**Your task:** The expected output is the line with "Outline every building" followed by every remaining line of the entries, all repeated exactly.

───

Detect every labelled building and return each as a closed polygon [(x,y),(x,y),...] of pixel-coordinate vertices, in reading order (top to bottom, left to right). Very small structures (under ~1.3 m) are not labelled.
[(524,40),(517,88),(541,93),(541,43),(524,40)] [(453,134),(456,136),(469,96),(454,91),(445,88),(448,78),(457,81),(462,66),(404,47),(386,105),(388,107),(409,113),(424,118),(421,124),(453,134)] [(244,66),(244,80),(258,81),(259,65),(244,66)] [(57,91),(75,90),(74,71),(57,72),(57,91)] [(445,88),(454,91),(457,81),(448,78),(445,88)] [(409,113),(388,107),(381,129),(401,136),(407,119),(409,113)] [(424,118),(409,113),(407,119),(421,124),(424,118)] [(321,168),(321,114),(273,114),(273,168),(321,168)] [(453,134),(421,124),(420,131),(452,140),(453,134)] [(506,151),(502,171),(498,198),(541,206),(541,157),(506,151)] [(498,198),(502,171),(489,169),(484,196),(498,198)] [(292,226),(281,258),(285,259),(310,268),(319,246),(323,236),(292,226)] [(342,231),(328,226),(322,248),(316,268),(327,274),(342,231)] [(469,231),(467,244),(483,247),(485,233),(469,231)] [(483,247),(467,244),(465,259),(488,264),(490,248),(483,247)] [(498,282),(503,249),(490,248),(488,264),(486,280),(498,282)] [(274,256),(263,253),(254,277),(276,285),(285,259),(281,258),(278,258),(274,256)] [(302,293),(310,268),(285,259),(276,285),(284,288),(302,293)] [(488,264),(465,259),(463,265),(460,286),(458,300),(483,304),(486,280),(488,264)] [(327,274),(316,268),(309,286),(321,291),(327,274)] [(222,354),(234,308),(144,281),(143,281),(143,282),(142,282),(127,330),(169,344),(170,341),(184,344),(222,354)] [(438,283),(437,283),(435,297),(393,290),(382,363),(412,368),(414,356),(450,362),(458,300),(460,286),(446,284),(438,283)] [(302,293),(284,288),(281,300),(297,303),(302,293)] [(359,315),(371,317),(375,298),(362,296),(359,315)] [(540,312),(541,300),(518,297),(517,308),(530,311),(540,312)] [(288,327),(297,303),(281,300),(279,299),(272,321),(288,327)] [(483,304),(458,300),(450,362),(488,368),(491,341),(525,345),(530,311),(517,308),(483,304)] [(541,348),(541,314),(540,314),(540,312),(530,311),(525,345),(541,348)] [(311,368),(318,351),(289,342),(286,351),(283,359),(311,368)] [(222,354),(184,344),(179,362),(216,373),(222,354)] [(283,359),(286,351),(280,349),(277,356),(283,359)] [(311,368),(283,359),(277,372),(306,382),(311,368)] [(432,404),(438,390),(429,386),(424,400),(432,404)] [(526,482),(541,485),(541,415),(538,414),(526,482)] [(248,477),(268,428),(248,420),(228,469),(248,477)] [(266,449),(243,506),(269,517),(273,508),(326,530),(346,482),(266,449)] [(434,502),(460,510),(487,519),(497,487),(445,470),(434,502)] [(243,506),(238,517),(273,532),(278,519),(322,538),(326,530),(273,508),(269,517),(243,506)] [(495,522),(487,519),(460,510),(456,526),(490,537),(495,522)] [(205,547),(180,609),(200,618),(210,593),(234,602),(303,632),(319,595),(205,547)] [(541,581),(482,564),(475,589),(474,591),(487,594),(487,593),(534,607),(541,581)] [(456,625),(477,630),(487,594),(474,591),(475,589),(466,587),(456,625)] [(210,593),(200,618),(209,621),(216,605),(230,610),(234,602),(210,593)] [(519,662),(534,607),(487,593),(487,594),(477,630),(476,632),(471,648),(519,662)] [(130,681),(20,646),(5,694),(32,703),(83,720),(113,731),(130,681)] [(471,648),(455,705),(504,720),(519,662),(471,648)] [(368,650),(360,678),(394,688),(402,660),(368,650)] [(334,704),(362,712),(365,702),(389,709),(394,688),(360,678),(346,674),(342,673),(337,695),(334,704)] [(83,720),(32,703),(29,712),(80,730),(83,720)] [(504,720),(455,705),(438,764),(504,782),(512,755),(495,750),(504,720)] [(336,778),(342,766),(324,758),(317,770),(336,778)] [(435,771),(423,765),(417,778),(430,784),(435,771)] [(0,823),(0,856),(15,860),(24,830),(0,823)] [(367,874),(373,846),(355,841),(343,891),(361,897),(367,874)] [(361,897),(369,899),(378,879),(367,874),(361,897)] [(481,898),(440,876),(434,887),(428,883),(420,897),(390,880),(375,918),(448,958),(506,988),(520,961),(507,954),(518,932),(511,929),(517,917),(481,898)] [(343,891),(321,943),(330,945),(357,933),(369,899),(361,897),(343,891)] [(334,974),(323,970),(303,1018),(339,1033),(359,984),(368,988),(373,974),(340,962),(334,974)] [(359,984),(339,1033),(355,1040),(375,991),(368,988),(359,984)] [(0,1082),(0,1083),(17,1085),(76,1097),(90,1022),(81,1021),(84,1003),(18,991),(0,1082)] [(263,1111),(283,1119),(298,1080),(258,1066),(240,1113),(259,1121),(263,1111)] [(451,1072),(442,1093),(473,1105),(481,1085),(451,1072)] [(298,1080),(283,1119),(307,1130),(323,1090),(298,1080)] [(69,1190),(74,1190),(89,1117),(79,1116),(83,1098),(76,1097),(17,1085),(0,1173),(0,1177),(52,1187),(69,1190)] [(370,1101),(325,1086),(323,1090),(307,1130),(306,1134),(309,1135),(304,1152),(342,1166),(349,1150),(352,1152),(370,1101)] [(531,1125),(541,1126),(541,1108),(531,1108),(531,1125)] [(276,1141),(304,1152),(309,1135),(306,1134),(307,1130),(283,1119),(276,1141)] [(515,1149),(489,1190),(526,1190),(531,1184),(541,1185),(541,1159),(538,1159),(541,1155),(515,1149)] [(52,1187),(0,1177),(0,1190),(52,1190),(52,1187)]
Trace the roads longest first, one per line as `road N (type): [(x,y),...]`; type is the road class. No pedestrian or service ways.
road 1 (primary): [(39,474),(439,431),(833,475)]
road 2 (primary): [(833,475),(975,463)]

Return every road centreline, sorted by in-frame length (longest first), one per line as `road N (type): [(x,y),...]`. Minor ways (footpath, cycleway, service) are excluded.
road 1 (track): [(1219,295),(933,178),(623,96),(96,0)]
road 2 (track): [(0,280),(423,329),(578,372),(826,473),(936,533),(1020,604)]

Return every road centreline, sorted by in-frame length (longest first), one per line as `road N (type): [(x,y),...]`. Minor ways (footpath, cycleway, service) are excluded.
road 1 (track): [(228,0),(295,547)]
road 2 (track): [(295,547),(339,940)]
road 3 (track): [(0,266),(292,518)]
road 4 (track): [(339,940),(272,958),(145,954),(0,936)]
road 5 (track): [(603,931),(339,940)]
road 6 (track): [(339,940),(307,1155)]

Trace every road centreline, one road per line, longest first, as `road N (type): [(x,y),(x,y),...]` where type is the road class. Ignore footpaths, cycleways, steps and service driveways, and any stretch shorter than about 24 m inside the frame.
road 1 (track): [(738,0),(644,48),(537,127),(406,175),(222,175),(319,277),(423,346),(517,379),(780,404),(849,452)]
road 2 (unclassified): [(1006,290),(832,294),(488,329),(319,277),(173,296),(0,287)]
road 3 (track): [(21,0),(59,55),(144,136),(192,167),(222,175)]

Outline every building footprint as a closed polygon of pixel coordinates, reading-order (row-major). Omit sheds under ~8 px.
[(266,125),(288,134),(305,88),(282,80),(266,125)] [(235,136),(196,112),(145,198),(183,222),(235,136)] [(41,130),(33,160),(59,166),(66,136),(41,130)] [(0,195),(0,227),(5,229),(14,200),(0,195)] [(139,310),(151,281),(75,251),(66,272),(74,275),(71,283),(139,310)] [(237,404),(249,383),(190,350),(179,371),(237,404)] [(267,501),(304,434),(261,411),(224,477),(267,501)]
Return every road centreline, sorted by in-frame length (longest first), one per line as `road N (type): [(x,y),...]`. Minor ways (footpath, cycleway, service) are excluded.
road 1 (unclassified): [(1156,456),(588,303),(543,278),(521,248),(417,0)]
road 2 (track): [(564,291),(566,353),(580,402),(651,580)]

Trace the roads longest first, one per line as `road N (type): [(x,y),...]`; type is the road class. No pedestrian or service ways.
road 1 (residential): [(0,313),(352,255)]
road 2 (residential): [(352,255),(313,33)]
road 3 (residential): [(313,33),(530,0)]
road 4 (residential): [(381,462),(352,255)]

───

**Problem solution:**
Outline every building footprint as a closed polygon of pixel coordinates, reading-order (row-major). Omit sheds under ~8 px.
[(266,125),(288,134),(305,88),(282,80),(266,125)] [(235,136),(196,112),(145,198),(183,222),(235,136)] [(41,130),(33,160),(59,166),(66,136),(41,130)] [(0,195),(0,227),(5,229),(14,200),(0,195)] [(139,310),(151,281),(75,251),(66,272),(74,275),(71,283),(139,310)] [(237,404),(249,383),(190,350),(179,371),(237,404)] [(267,501),(304,434),(261,411),(224,477),(267,501)]
Return every road centreline, sorted by in-frame length (longest first), one per line as `road N (type): [(x,y),...]`. Minor ways (footpath, cycleway, service) are excluded.
road 1 (unclassified): [(1156,456),(588,303),(543,278),(521,248),(417,0)]
road 2 (track): [(564,291),(566,353),(580,402),(651,580)]

Trace the roads longest first, one per line as `road N (type): [(x,y),...]`; type is the road class. No pedestrian or service ways.
road 1 (residential): [(0,313),(352,255)]
road 2 (residential): [(352,255),(313,33)]
road 3 (residential): [(313,33),(530,0)]
road 4 (residential): [(381,462),(352,255)]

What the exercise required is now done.